What needs to be done:
Beginning at the line containing "camera: 85 degrees left, 5 degrees down", print every line until the records end, keeping each exactly as it is.
━━━━━━
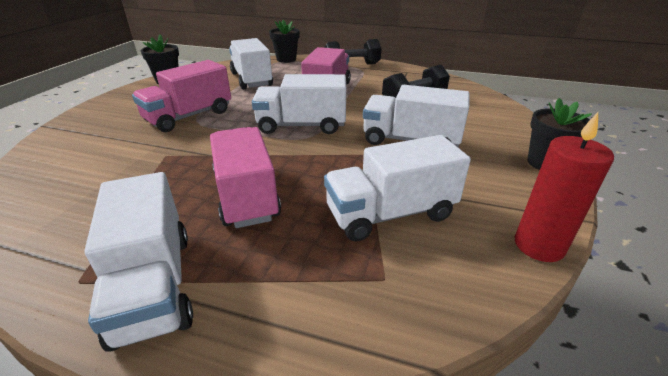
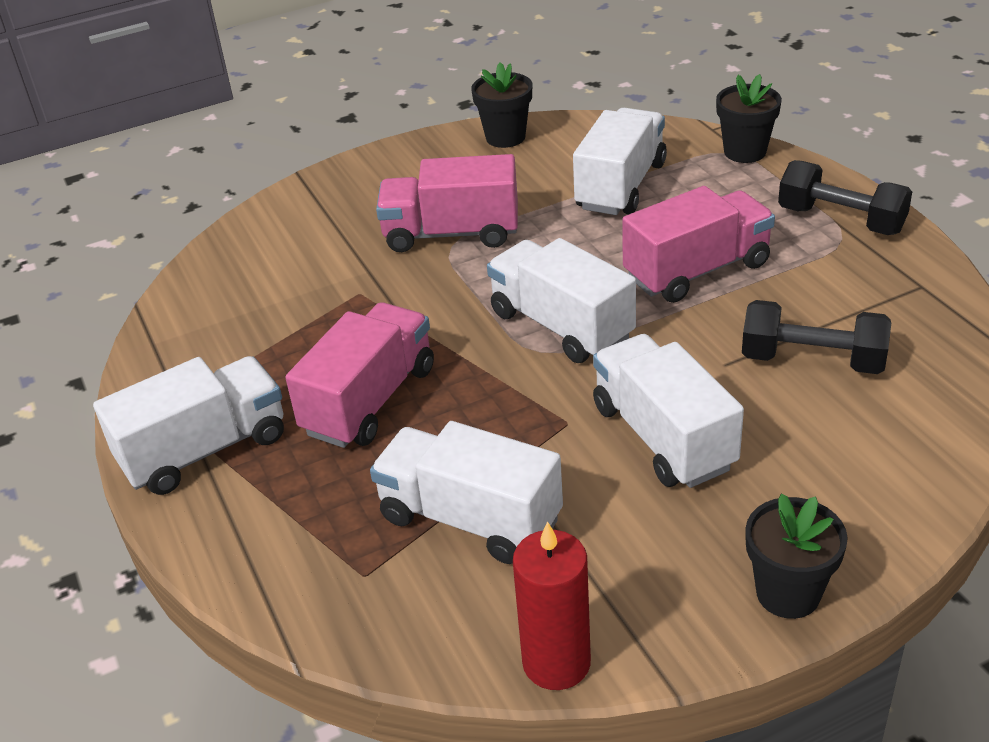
camera: 50 degrees right, 5 degrees up
(154, 285) = (204, 450): white truck -> white truck turned 150 degrees counterclockwise

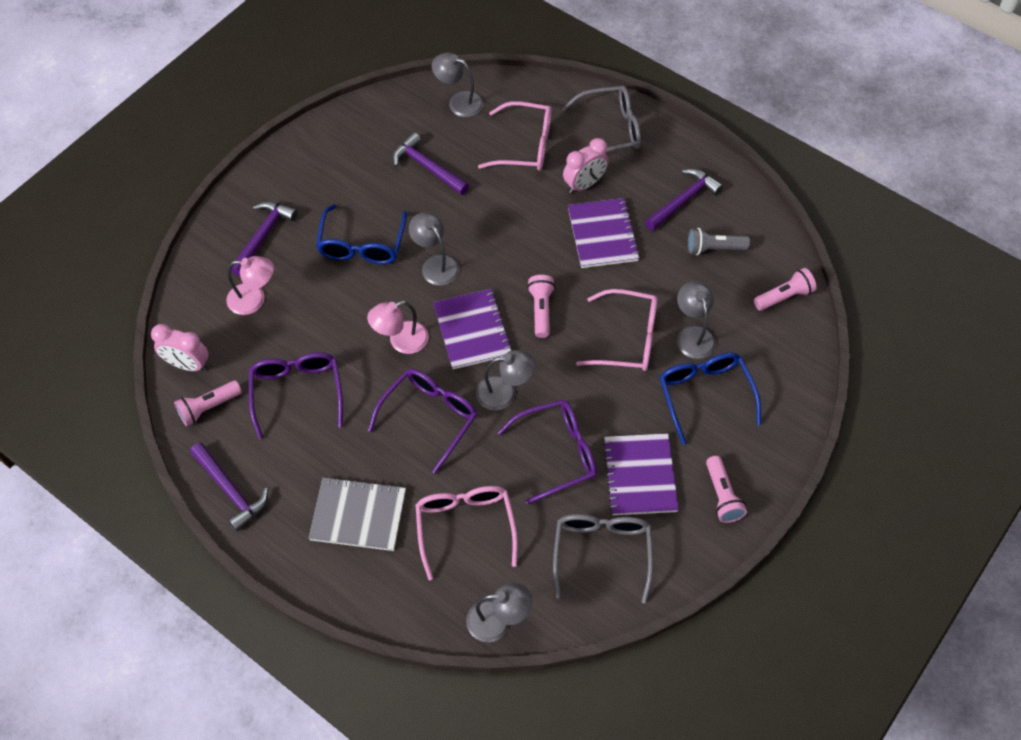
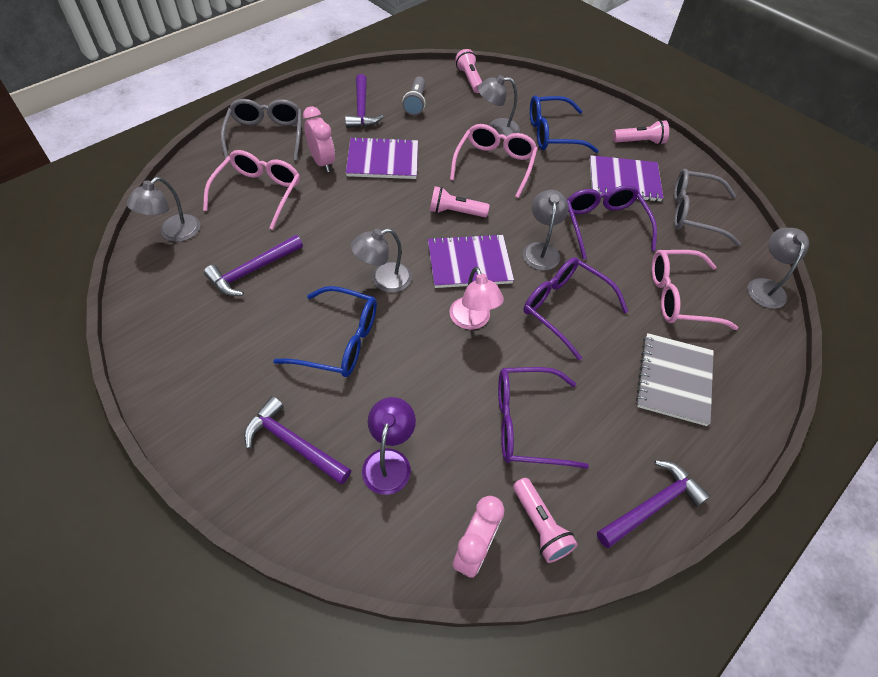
camera: 85 degrees left, 5 degrees down
(254, 299) = (389, 461): pink lamp -> purple lamp
(683, 200) = (362, 109): purple hammer -> purple hammer turned 150 degrees counterclockwise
━━━━━━
Solution:
camera: 85 degrees left, 5 degrees down
(254, 299) = (389, 461): pink lamp -> purple lamp
(683, 200) = (362, 109): purple hammer -> purple hammer turned 150 degrees counterclockwise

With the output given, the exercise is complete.